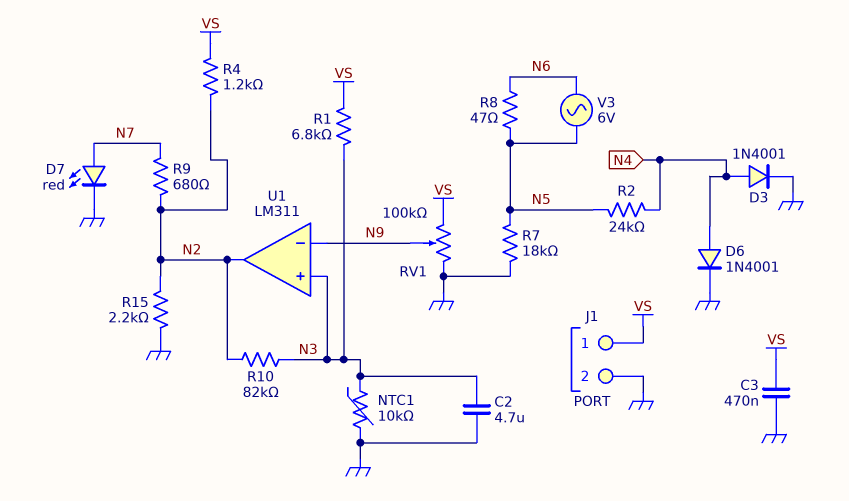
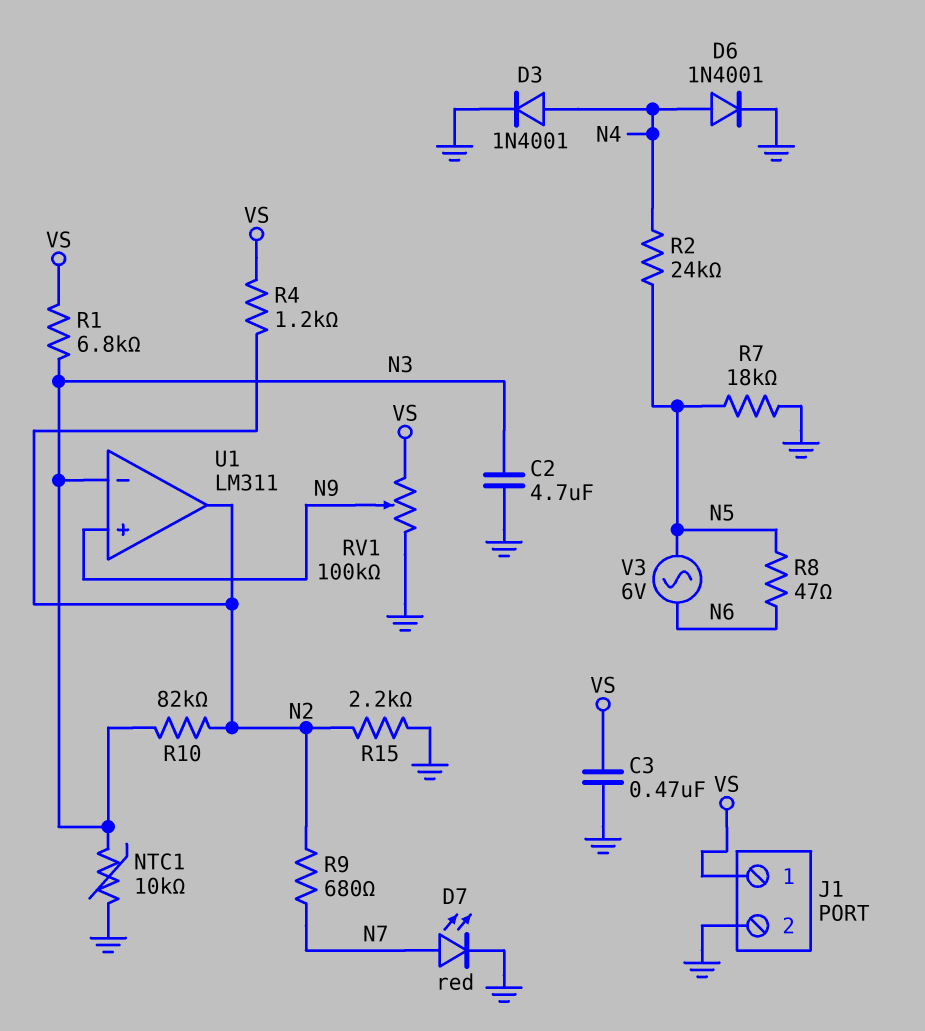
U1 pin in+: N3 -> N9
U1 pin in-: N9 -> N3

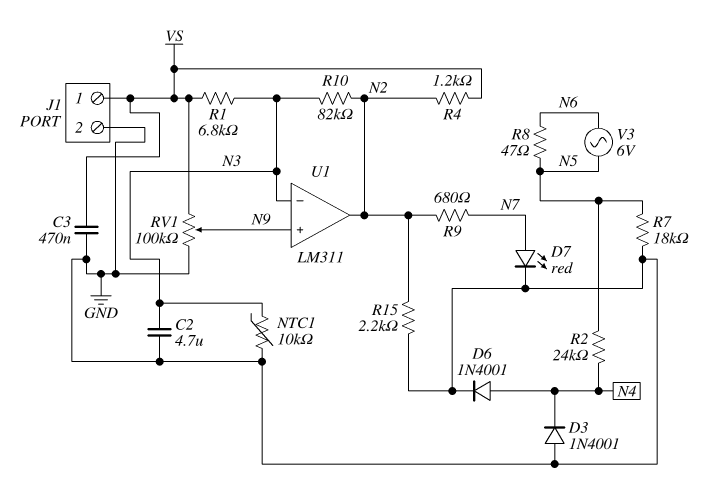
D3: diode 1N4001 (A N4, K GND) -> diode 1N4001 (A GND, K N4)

---*---

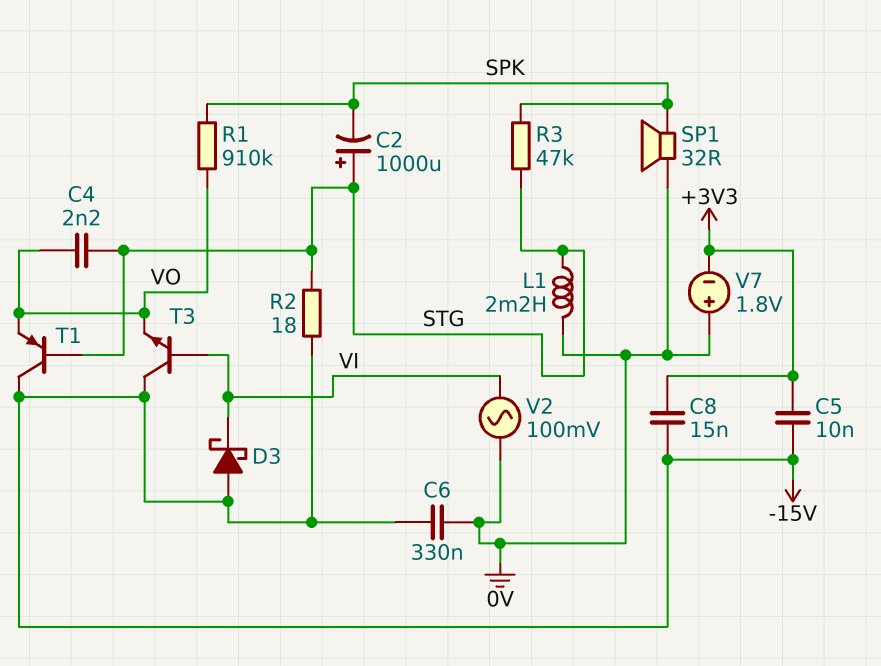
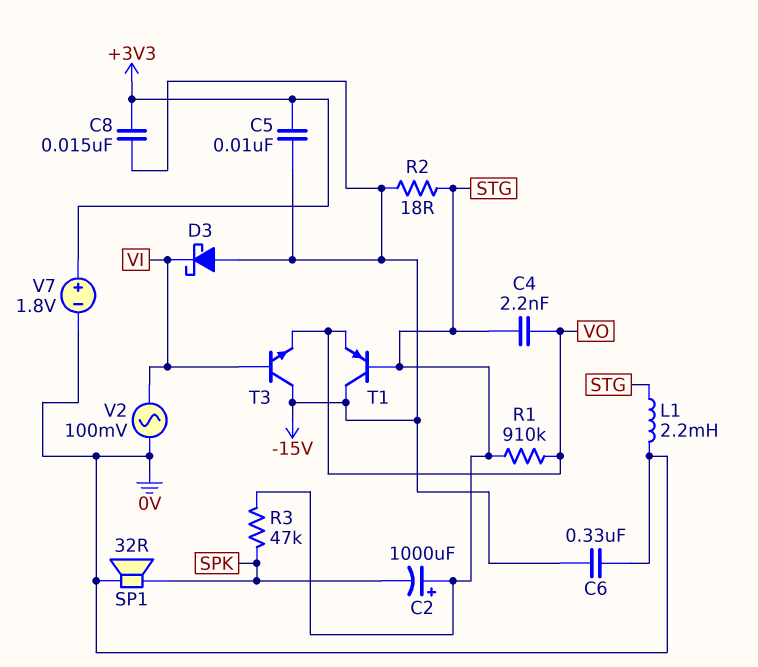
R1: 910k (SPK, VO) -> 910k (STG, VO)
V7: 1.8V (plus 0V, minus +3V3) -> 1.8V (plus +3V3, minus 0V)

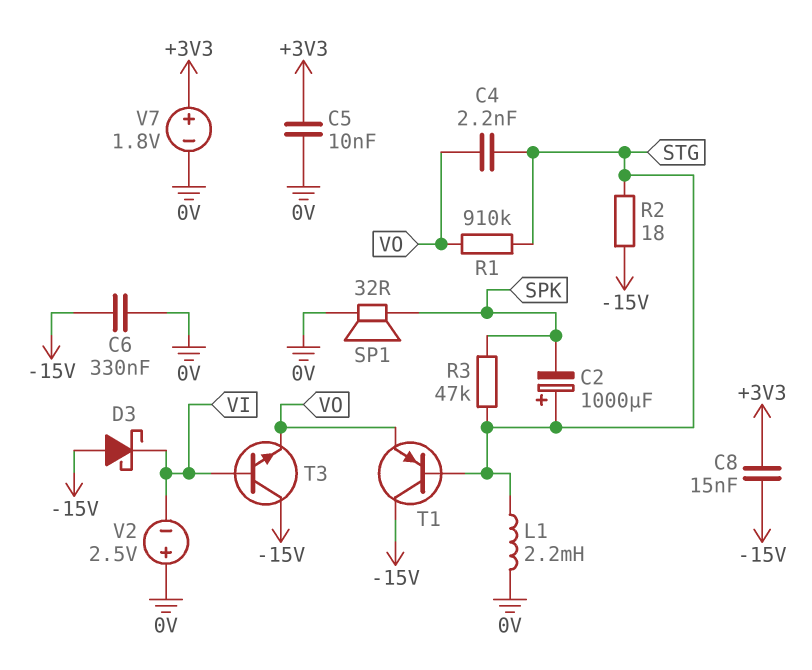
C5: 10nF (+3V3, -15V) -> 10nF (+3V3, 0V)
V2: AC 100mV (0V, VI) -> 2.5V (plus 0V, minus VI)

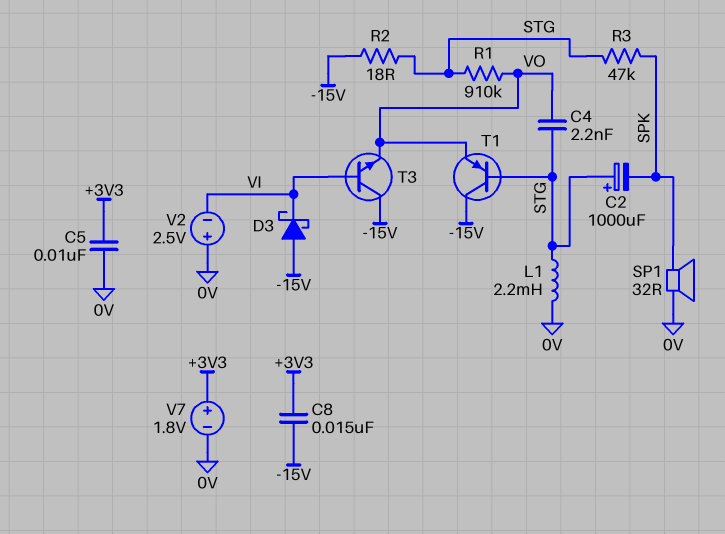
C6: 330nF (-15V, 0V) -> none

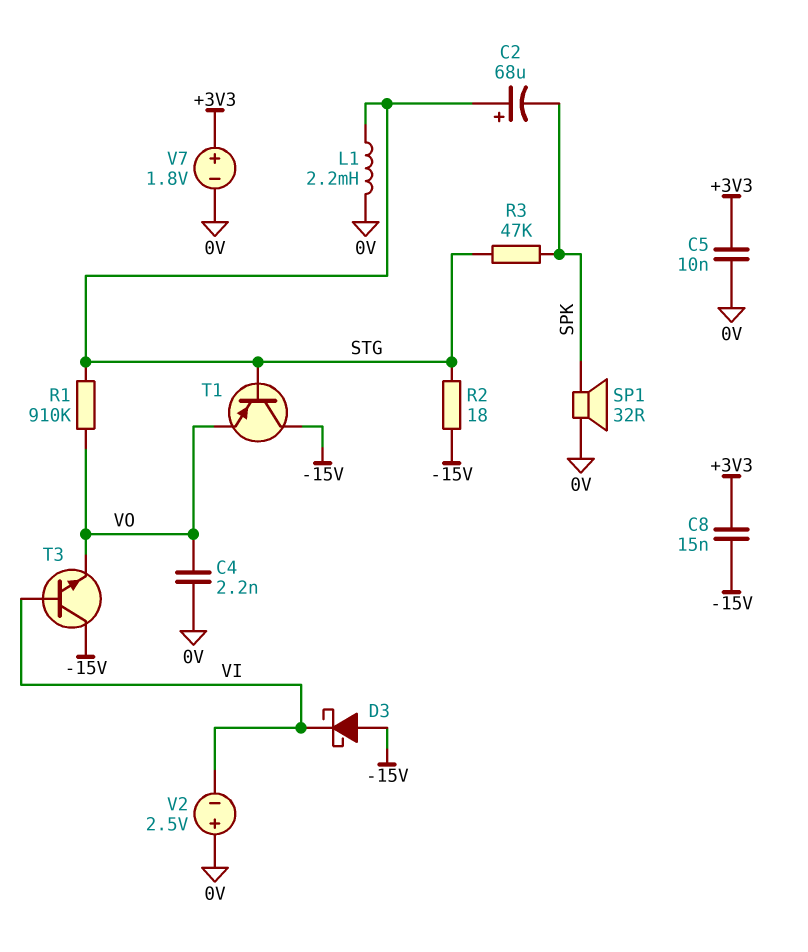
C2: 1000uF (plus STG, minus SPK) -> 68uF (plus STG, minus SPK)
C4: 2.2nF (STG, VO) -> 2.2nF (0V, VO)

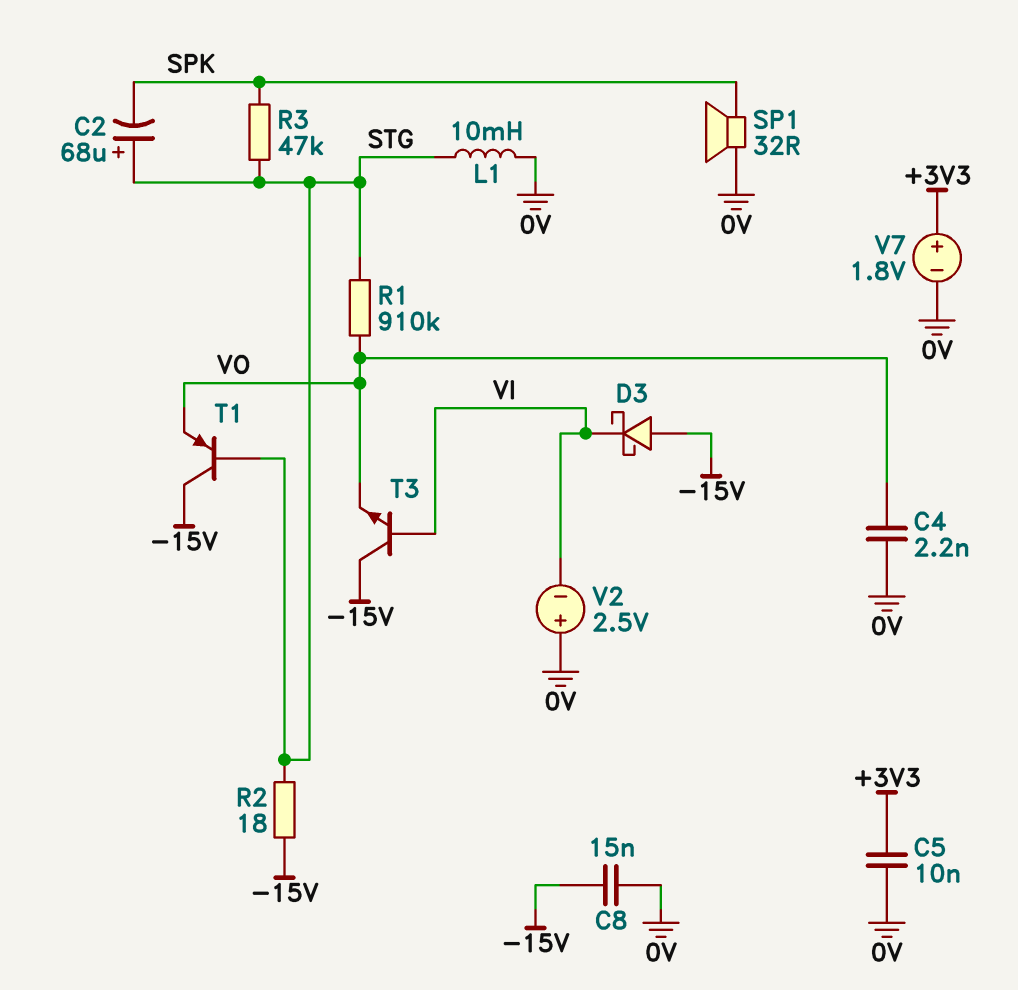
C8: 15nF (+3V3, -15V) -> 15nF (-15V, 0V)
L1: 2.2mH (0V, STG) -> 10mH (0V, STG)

---*---

Directions:
All that is wanted is an exact copy of the lines above from the one with "C8: 15nF (+3V3, -15V) -> 15nF (-15V, 0V)" through the one with "L1: 2.2mH (0V, STG) -> 10mH (0V, STG)", with both ends included.

Exercise response:
C8: 15nF (+3V3, -15V) -> 15nF (-15V, 0V)
L1: 2.2mH (0V, STG) -> 10mH (0V, STG)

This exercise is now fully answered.